- WHAT YOU WILL DO: At the line that includes "LINE pin DO: MO -> none", begin writing out the entries below exactly, and continue through the last line without adding anything.

Data items:
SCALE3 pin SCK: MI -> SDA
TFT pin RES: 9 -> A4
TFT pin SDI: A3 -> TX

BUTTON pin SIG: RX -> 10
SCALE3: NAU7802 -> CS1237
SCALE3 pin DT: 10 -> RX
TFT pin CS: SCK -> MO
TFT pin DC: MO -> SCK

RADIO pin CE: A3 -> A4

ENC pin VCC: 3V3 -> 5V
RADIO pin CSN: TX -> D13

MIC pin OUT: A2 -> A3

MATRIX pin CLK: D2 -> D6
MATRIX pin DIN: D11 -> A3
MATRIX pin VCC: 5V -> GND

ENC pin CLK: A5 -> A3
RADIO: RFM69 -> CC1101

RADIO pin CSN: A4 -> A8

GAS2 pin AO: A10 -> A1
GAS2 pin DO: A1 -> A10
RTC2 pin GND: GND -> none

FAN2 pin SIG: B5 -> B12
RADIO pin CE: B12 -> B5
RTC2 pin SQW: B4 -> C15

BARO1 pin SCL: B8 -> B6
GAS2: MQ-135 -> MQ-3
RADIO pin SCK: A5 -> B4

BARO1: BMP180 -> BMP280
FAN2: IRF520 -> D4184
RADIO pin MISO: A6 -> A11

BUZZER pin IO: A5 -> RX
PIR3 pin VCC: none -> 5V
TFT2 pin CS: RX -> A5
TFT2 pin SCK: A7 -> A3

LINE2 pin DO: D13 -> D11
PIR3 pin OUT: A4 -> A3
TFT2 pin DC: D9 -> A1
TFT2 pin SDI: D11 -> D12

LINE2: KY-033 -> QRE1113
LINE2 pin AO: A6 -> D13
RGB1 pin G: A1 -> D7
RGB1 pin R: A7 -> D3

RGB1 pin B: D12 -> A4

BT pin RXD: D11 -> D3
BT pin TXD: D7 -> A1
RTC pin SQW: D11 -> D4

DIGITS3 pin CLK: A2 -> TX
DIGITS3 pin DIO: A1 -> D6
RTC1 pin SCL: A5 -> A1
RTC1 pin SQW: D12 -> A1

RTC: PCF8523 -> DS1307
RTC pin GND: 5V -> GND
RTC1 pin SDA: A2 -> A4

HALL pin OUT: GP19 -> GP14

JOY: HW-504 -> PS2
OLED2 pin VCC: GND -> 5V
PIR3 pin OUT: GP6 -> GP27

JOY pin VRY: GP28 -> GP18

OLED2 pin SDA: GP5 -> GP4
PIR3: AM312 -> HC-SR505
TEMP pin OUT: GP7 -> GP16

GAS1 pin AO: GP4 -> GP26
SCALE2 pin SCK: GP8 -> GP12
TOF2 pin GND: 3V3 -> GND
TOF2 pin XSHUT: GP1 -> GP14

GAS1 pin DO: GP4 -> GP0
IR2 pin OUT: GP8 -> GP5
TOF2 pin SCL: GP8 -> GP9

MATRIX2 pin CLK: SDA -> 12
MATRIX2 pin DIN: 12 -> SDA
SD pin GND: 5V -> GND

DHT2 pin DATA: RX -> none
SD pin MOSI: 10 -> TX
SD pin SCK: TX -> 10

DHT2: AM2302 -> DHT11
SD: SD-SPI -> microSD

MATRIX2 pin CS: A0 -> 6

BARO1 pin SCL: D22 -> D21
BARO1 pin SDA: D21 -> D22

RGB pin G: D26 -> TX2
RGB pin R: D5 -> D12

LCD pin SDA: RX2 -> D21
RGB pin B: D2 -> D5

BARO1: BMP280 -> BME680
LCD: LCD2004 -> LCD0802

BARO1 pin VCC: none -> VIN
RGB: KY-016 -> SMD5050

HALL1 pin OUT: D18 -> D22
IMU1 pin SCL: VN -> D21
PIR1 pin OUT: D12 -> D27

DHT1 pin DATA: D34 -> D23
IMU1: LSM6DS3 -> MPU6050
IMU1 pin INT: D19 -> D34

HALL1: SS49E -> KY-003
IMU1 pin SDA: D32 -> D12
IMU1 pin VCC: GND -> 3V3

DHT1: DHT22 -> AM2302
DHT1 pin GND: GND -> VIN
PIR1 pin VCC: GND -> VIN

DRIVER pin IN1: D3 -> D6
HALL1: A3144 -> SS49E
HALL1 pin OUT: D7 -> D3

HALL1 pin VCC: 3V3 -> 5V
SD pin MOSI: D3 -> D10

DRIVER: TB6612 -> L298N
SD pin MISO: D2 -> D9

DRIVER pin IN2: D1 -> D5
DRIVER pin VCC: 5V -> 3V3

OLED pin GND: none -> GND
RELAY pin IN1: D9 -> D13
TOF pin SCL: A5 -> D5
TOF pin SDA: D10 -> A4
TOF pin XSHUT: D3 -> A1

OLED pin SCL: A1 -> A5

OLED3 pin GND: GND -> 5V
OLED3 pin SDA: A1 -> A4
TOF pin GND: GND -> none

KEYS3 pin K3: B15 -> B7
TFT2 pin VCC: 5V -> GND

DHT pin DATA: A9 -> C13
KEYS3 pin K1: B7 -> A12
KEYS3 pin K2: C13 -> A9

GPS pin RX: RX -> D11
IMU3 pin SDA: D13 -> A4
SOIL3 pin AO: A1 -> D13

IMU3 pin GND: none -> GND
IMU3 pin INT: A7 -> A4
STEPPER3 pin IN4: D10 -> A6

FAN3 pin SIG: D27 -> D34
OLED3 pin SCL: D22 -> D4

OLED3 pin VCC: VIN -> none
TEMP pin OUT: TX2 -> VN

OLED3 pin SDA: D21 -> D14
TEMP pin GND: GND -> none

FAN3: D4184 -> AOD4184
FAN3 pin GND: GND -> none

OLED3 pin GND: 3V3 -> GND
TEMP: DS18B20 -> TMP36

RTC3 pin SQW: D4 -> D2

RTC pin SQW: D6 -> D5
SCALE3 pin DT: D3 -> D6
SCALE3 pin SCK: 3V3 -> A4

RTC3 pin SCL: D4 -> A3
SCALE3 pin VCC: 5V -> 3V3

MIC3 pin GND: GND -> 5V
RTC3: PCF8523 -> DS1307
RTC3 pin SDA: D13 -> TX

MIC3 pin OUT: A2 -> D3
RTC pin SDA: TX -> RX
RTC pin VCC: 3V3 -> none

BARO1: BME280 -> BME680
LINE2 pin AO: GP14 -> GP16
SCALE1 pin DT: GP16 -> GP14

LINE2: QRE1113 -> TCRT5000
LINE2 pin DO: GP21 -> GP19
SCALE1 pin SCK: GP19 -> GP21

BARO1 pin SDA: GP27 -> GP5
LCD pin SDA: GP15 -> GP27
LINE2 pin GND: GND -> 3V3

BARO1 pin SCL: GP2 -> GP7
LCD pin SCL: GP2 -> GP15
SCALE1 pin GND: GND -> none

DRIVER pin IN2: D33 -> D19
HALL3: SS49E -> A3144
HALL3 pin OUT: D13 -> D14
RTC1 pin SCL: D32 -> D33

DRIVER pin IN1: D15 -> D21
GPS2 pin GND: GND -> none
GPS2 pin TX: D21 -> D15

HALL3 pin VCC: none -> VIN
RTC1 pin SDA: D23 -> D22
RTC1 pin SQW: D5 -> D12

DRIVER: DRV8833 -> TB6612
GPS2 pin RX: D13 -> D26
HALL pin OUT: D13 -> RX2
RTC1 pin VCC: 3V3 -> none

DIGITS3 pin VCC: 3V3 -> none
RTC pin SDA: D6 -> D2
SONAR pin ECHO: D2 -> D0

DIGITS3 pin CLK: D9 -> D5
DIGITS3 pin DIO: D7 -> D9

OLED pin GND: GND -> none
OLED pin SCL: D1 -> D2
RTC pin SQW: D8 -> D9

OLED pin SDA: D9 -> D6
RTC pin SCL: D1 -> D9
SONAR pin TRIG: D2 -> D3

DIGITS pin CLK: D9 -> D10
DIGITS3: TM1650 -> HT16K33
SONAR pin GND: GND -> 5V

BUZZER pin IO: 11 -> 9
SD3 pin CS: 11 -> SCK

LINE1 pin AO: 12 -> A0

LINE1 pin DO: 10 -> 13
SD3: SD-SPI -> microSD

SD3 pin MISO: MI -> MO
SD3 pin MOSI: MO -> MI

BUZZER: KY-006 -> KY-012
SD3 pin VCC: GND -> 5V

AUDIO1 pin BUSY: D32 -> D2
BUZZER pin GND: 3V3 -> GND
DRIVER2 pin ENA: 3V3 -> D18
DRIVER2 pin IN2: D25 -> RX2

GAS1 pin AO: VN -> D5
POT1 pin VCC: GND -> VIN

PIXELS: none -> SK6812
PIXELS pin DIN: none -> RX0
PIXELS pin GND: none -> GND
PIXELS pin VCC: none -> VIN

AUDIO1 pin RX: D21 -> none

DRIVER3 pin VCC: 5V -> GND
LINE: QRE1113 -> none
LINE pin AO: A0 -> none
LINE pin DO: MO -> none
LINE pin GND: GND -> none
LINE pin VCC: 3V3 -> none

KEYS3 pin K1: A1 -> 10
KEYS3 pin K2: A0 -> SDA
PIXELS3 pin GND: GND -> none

- SOLVED PROBLEM:
LINE pin DO: MO -> none
LINE pin GND: GND -> none
LINE pin VCC: 3V3 -> none

KEYS3 pin K1: A1 -> 10
KEYS3 pin K2: A0 -> SDA
PIXELS3 pin GND: GND -> none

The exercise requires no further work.